(Beginning of Recorded data)

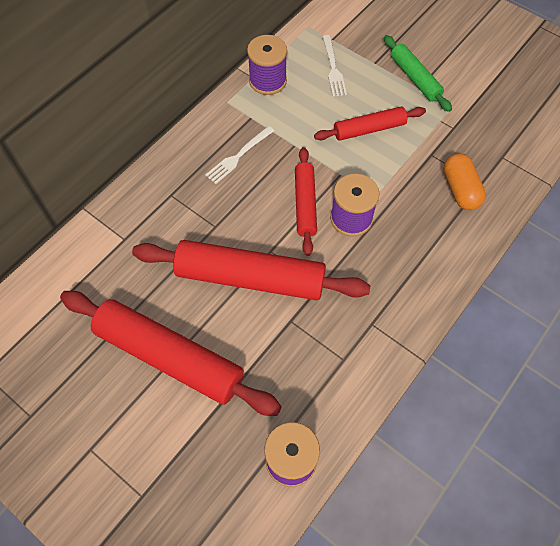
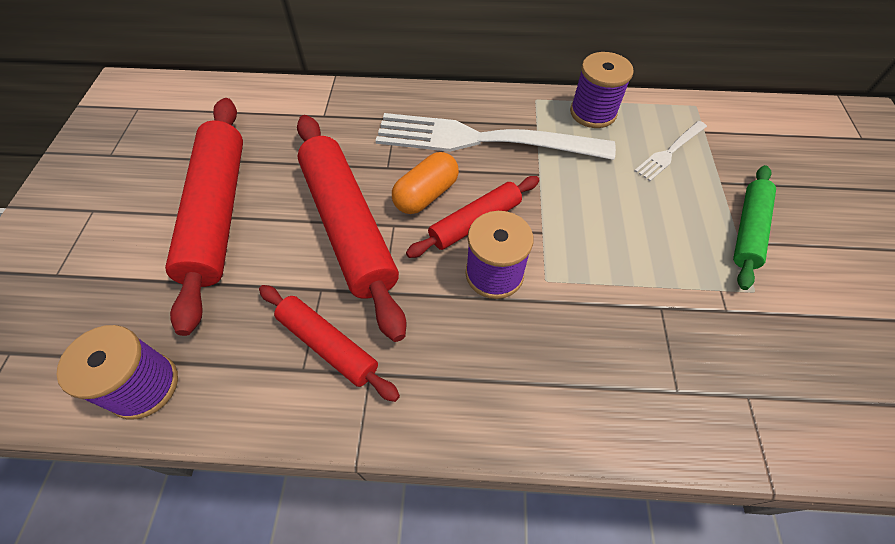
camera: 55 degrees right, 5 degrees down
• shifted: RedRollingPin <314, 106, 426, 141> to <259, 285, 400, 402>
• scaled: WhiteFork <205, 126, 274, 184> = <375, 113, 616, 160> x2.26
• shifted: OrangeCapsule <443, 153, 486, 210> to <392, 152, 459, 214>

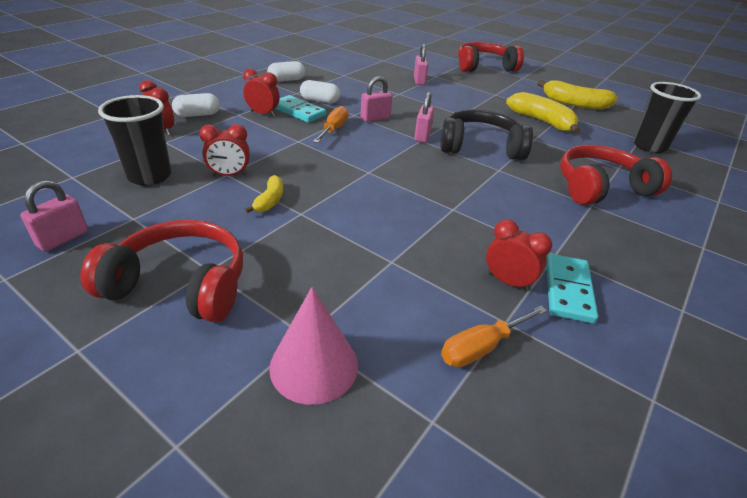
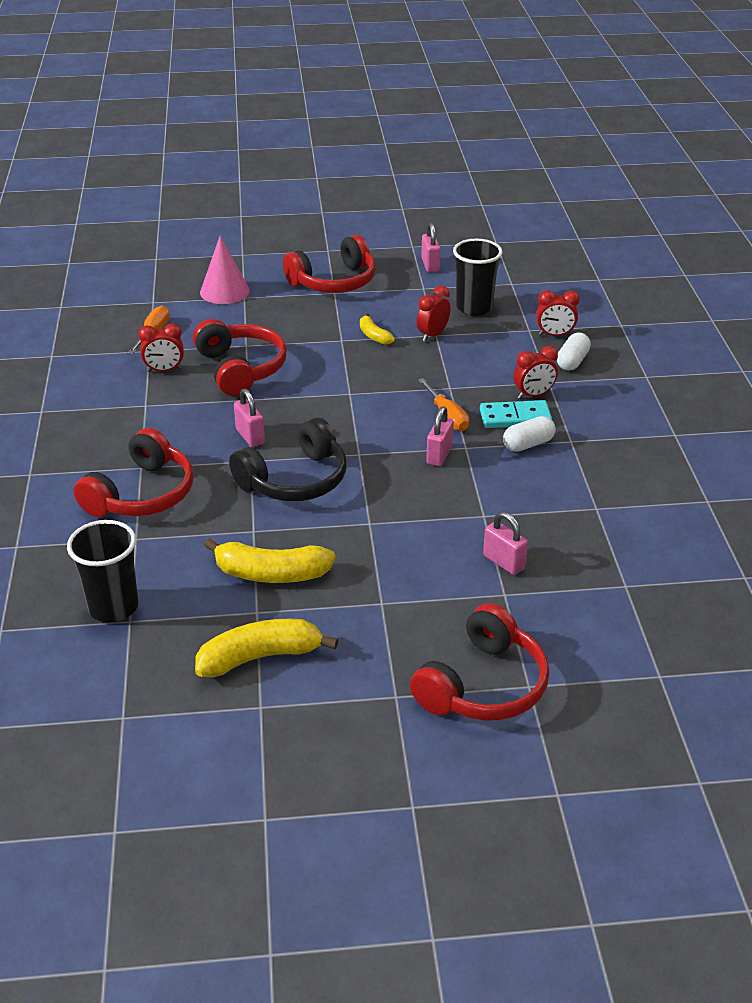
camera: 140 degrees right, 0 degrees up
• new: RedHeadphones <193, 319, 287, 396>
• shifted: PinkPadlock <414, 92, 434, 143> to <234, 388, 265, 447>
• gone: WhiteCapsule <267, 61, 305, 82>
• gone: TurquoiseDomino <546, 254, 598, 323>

(End of Recorded data)

_Work to be completed_. Reproduce the entries above exactly, without images.

_Worked solution_.
camera: 55 degrees right, 5 degrees down
• shifted: RedRollingPin <314, 106, 426, 141> to <259, 285, 400, 402>
• scaled: WhiteFork <205, 126, 274, 184> = <375, 113, 616, 160> x2.26
• shifted: OrangeCapsule <443, 153, 486, 210> to <392, 152, 459, 214>

camera: 140 degrees right, 0 degrees up
• new: RedHeadphones <193, 319, 287, 396>
• shifted: PinkPadlock <414, 92, 434, 143> to <234, 388, 265, 447>
• gone: WhiteCapsule <267, 61, 305, 82>
• gone: TurquoiseDomino <546, 254, 598, 323>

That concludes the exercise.